**Work order**. From the listing below, extract every line in which the word "plant" appears.

**Supplied data**.
------
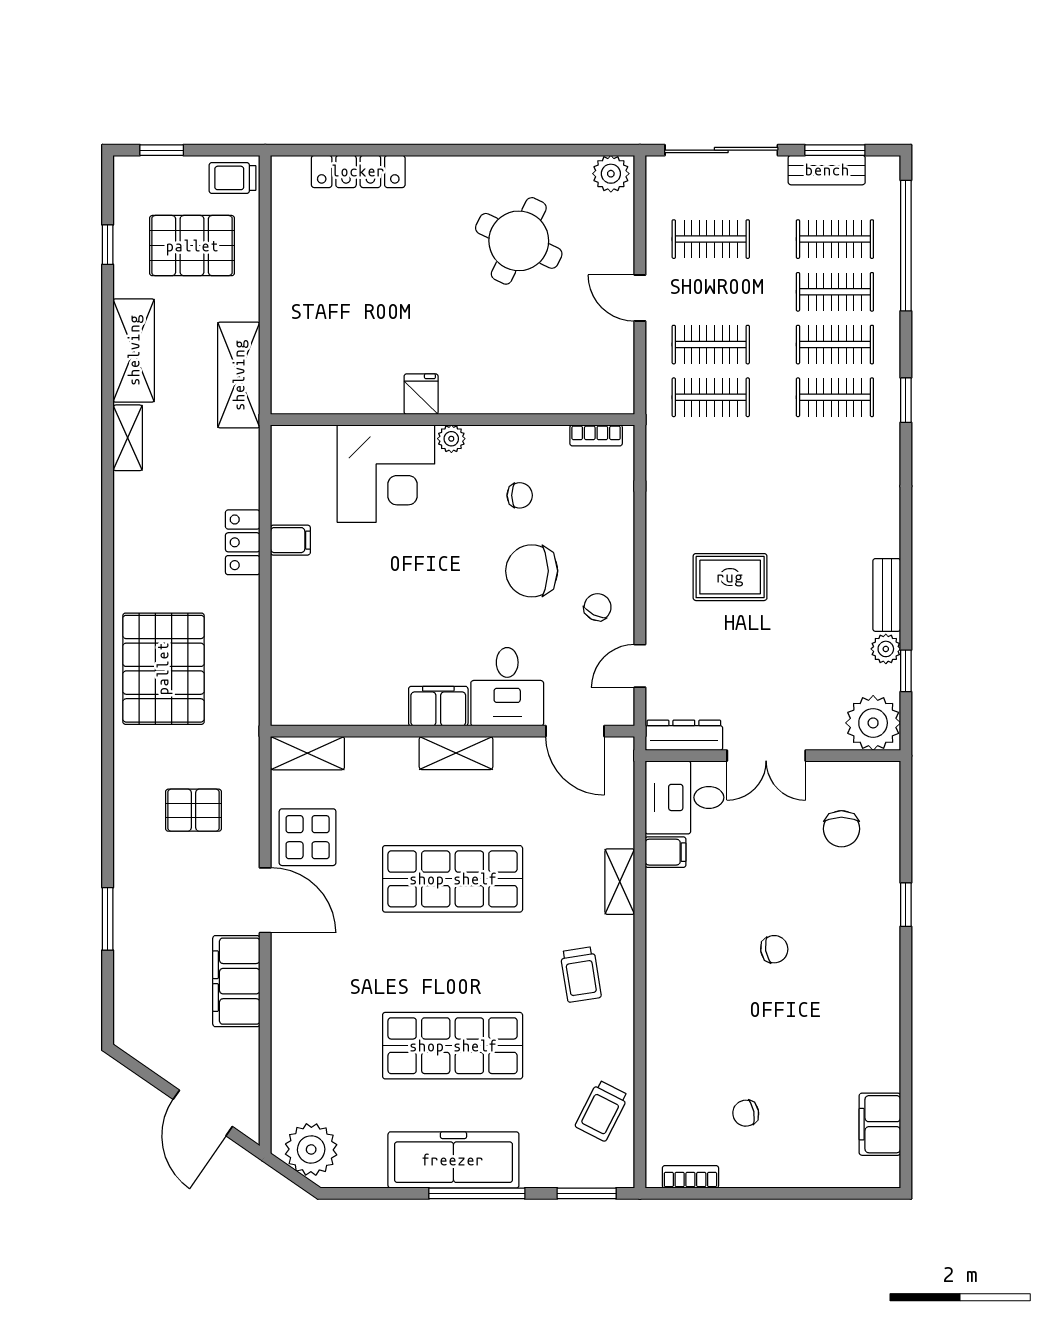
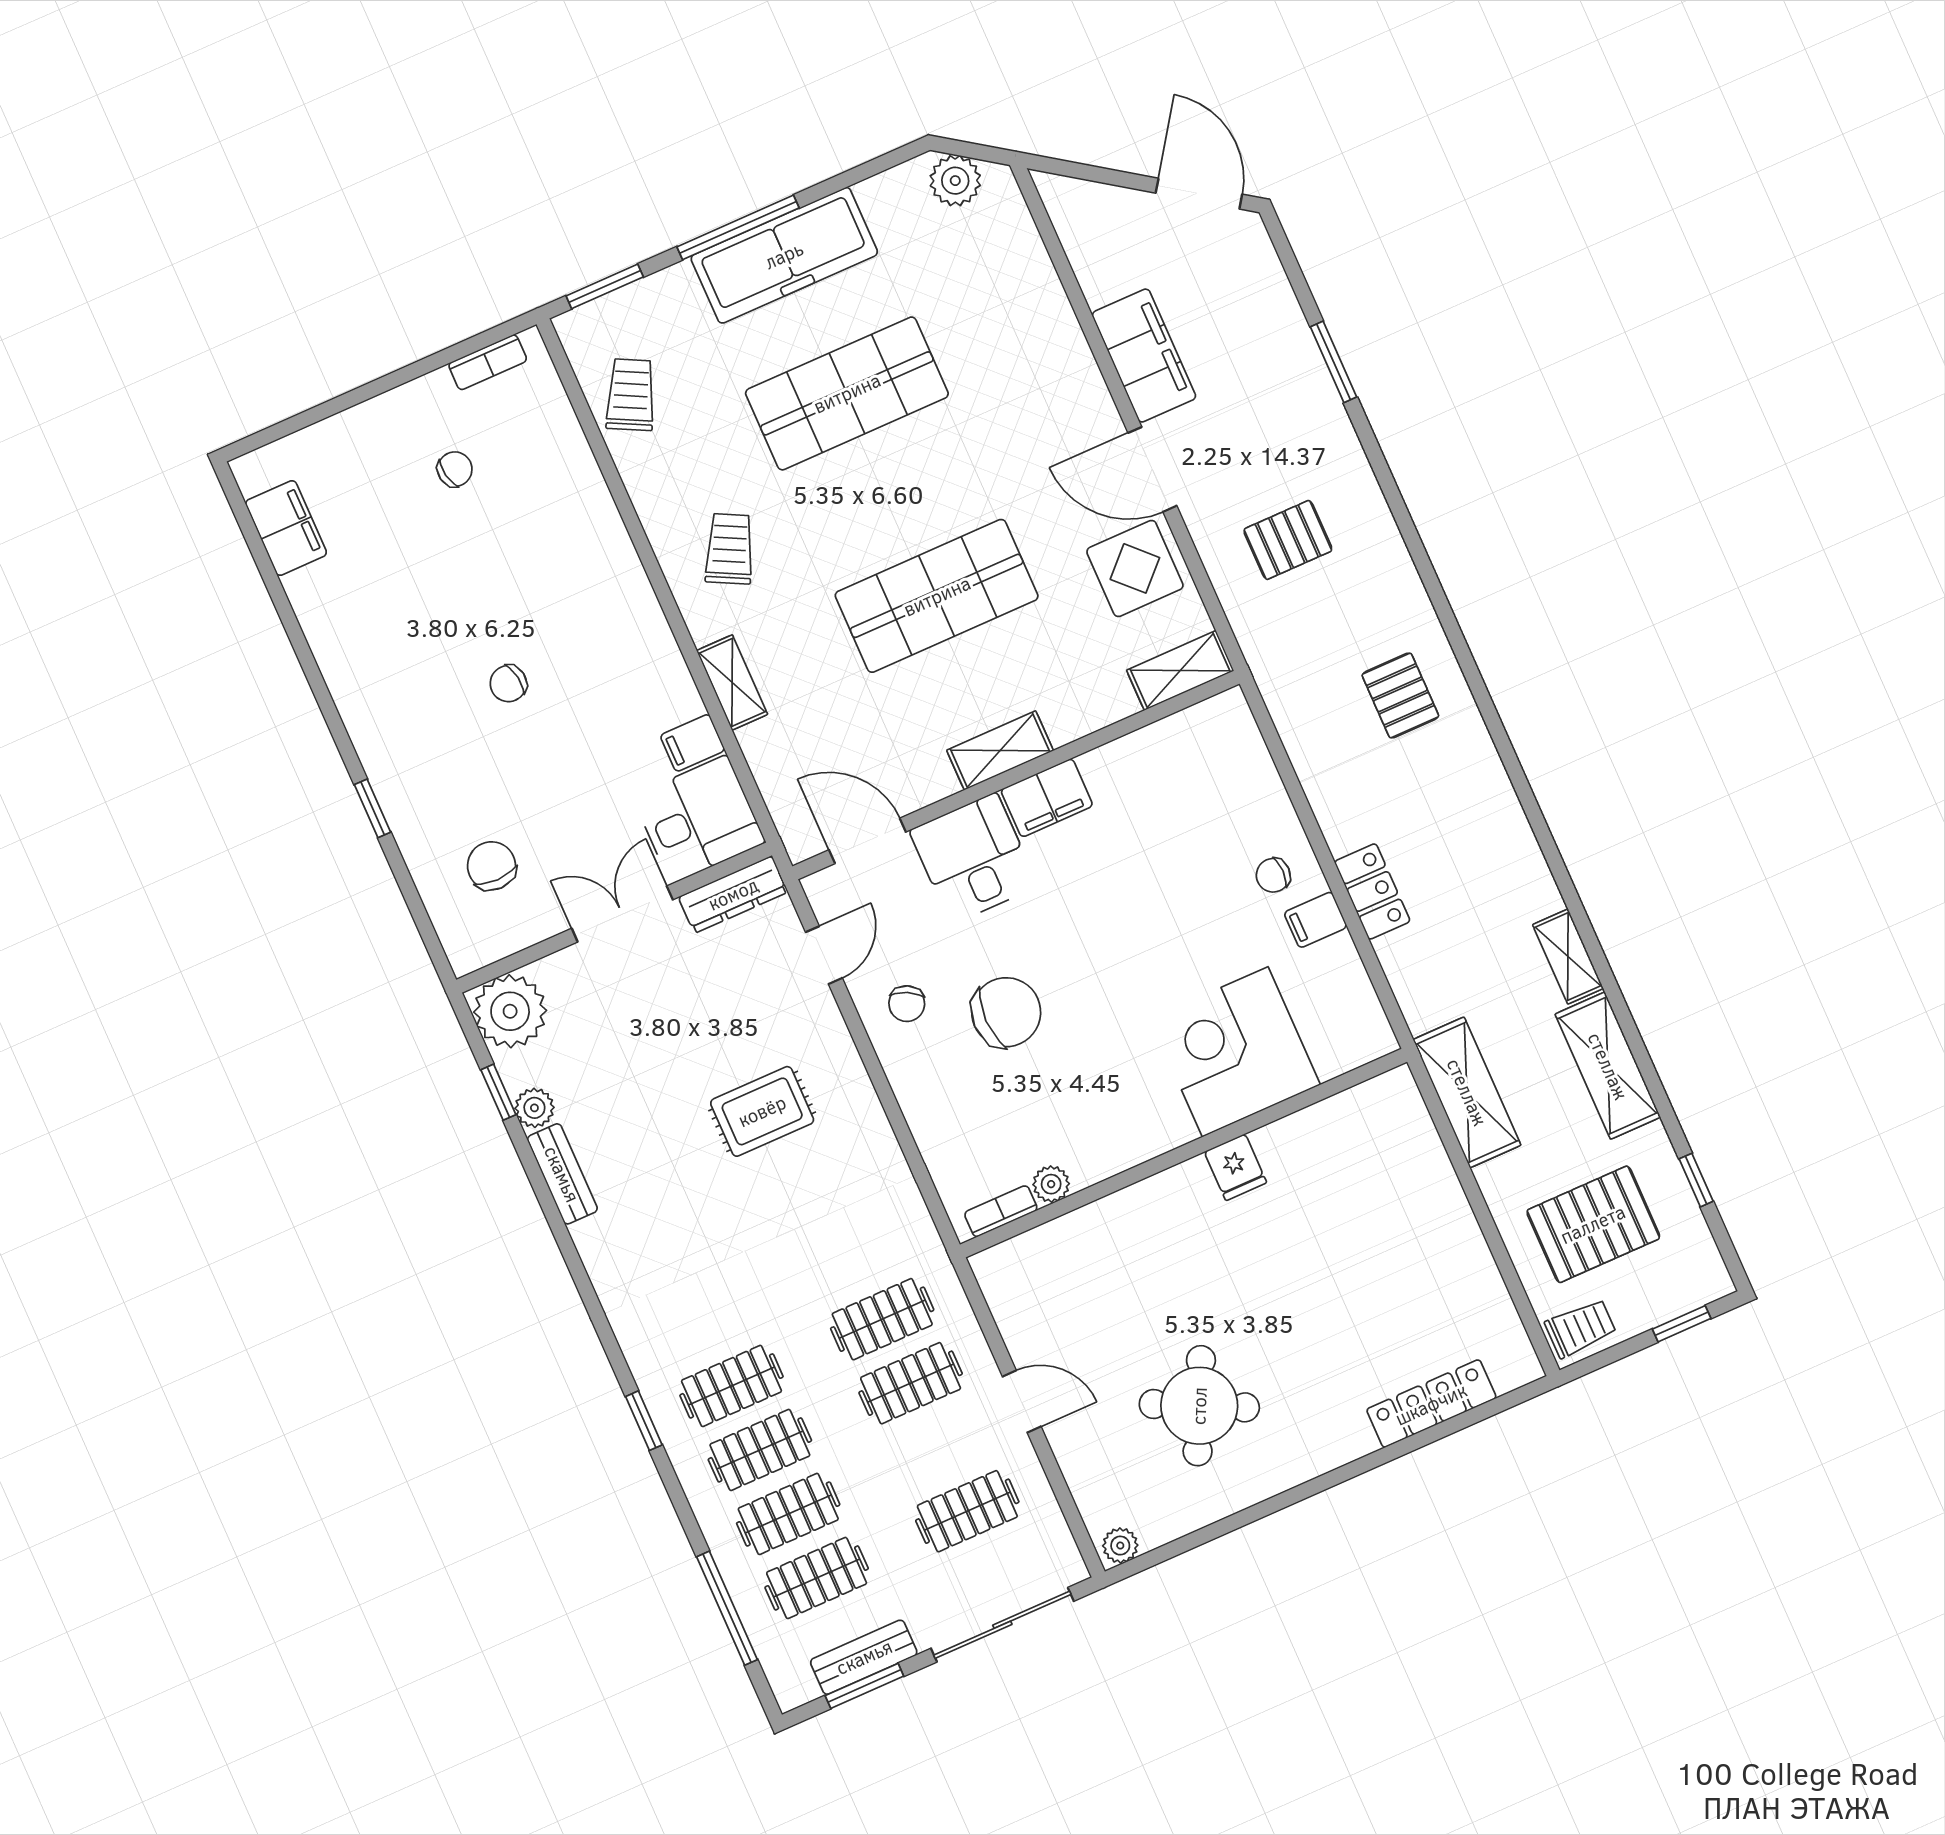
plant: (611, 174) -> (1120, 1546), width x0.73, depth x0.73
window: (906, 246) -> (727, 1608), width x0.68
plant: (451, 439) -> (1051, 1184), moved
chair: (520, 495) -> (1273, 875), moved
pallet: (163, 669) -> (1400, 696), width x0.49, depth x0.50
trolley: (581, 975) -> (730, 549), turned 36
door: (203, 1113) -> (1199, 194), moved
plant: (311, 1149) -> (955, 181), width x0.73, depth x0.73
------
**Task response**.
plant: (611, 174) -> (1120, 1546), width x0.73, depth x0.73
plant: (451, 439) -> (1051, 1184), moved
plant: (311, 1149) -> (955, 181), width x0.73, depth x0.73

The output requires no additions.